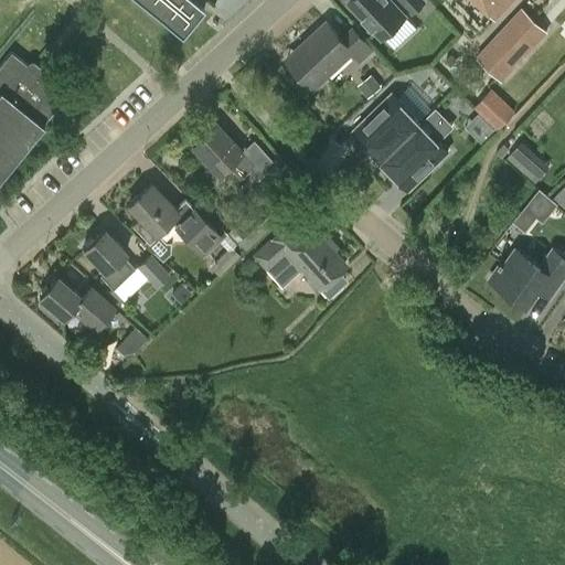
[(136,0),(181,36),(203,10),(191,0),(136,0)]
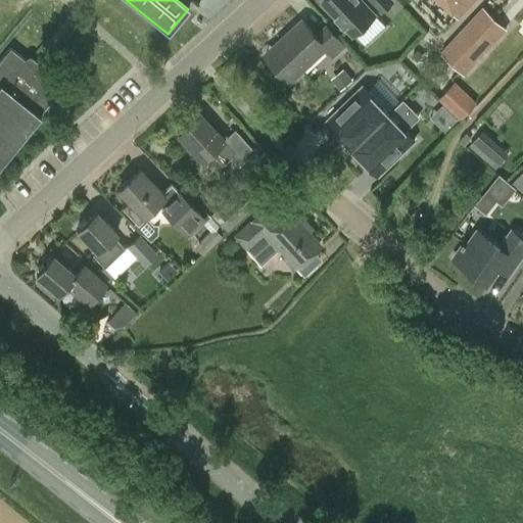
[(393,1),(392,0),(323,0),(353,34),(381,8),(383,10),(393,1)]
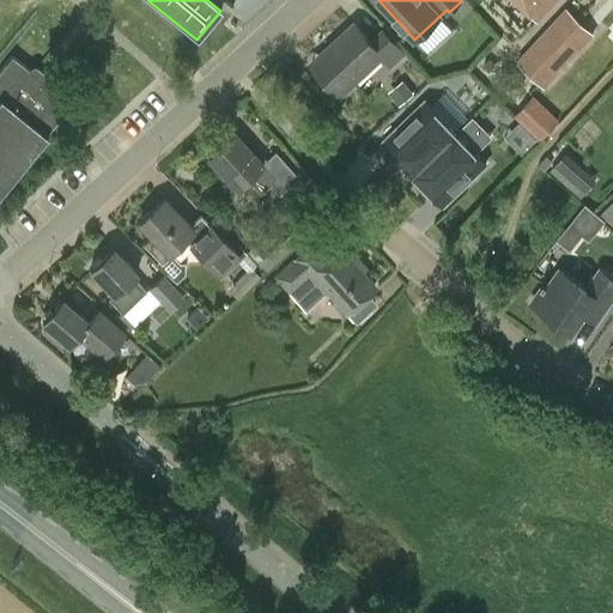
[(554,0),(516,0),(536,19),(554,0)]
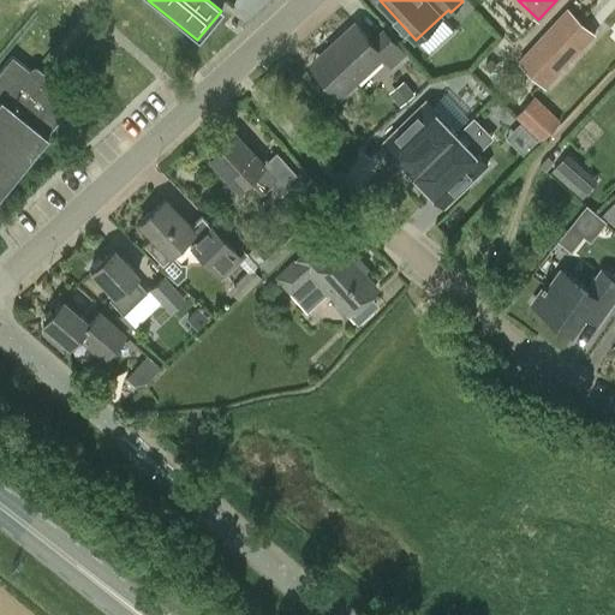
[(568,7),(518,61),(547,88),(597,34),(568,7)]
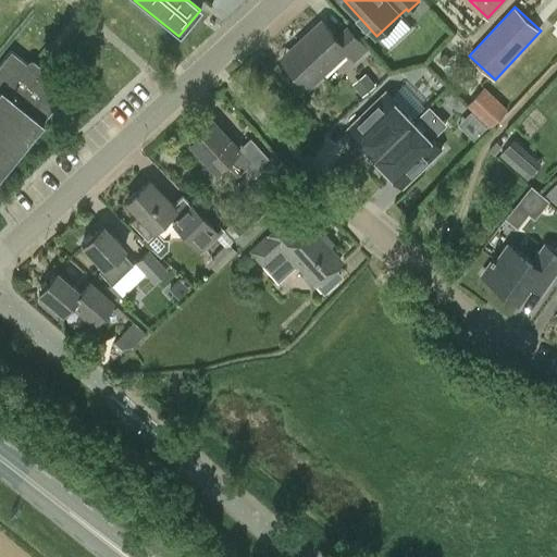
[(348,24),(335,36),(321,21),(306,35),(309,38),(285,60),(309,86),(347,51),(356,62),(370,49),(348,24)]
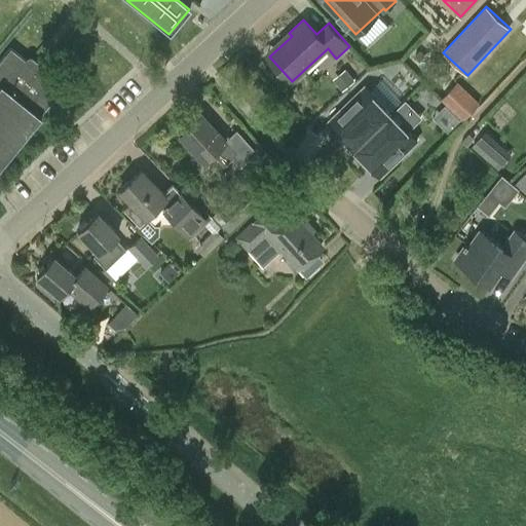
[(0,59),(0,162),(61,89),(41,73),(33,67),(9,47),(0,59)]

=-=-=

* _What is needed_
Copy out all the entries exactly. Images stay out of the copy.

* _Response to the task_
[(136,0),(181,36),(203,10),(191,0),(136,0)]
[(393,1),(392,0),(323,0),(353,34),(381,8),(383,10),(393,1)]
[(554,0),(516,0),(536,19),(554,0)]
[(568,7),(518,61),(547,88),(597,34),(568,7)]
[(348,24),(335,36),(321,21),(306,35),(309,38),(285,60),(309,86),(347,51),(356,62),(370,49),(348,24)]
[(0,59),(0,162),(61,89),(41,73),(33,67),(9,47),(0,59)]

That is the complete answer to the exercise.